Start of Block

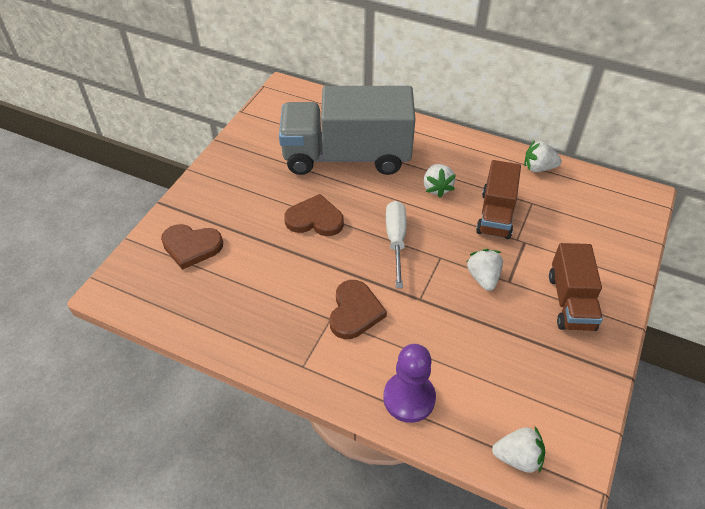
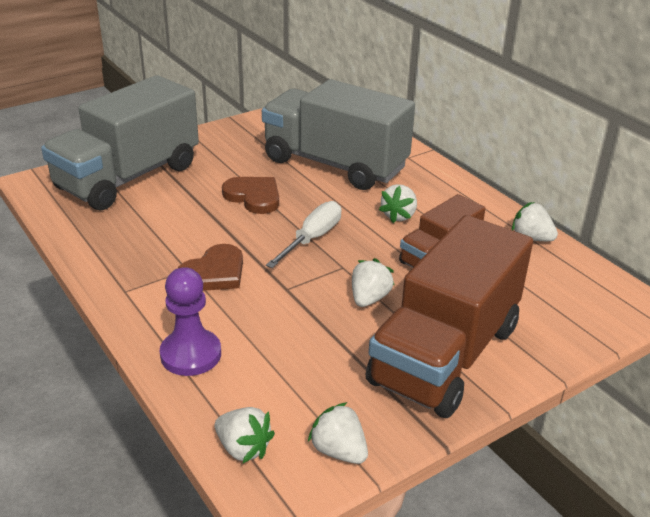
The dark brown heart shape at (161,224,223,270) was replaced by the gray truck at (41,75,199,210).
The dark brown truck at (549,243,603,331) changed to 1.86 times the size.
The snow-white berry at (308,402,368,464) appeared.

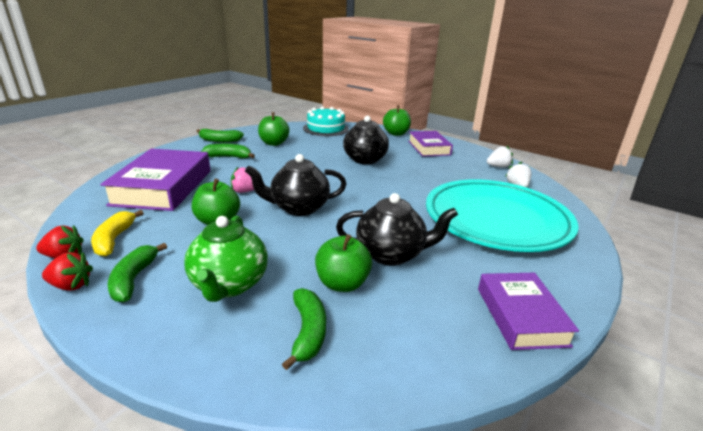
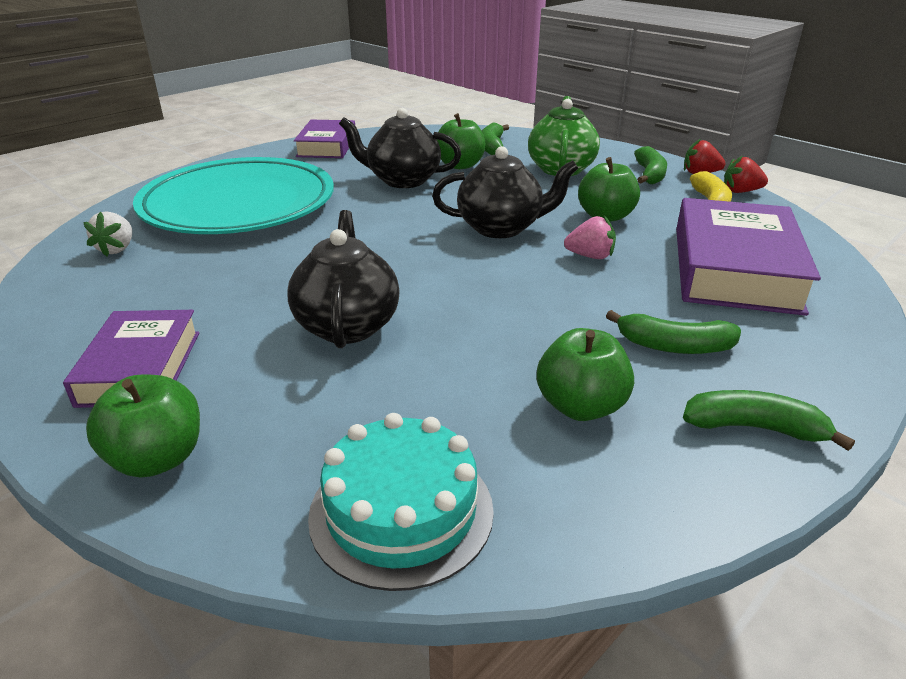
The snow-white berry at (487,146,513,168) disappeared.

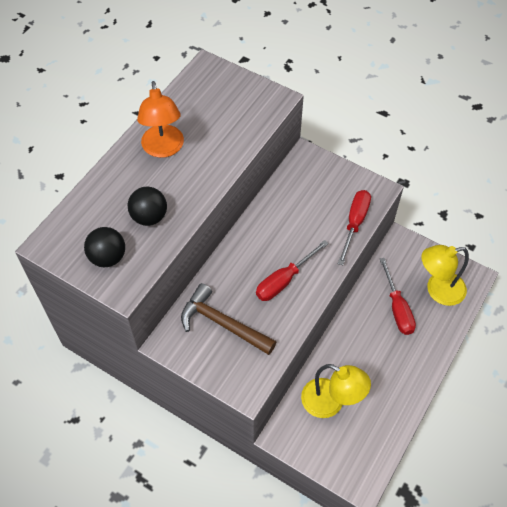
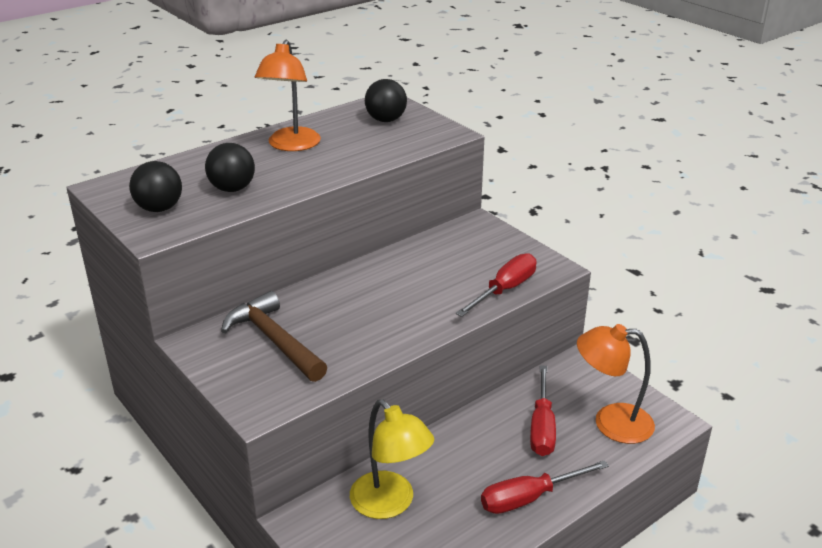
The crimson hand screwdriver moved from (256,240,329,301) to (481,460,609,514).
The golden lamp at (421,245,469,306) became the orange lamp at (577,324,655,444).
The black play ball at (365,79,407,122) appeared.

End of Block

WORK TO COMPLETE ▸
Nothing but an exact copy of the data, without pictures, should be returned.

RESPONSE TO THE TASK ▸
The dark brown heart shape at (161,224,223,270) was replaced by the gray truck at (41,75,199,210).
The dark brown truck at (549,243,603,331) changed to 1.86 times the size.
The snow-white berry at (308,402,368,464) appeared.

The snow-white berry at (487,146,513,168) disappeared.

The crimson hand screwdriver moved from (256,240,329,301) to (481,460,609,514).
The golden lamp at (421,245,469,306) became the orange lamp at (577,324,655,444).
The black play ball at (365,79,407,122) appeared.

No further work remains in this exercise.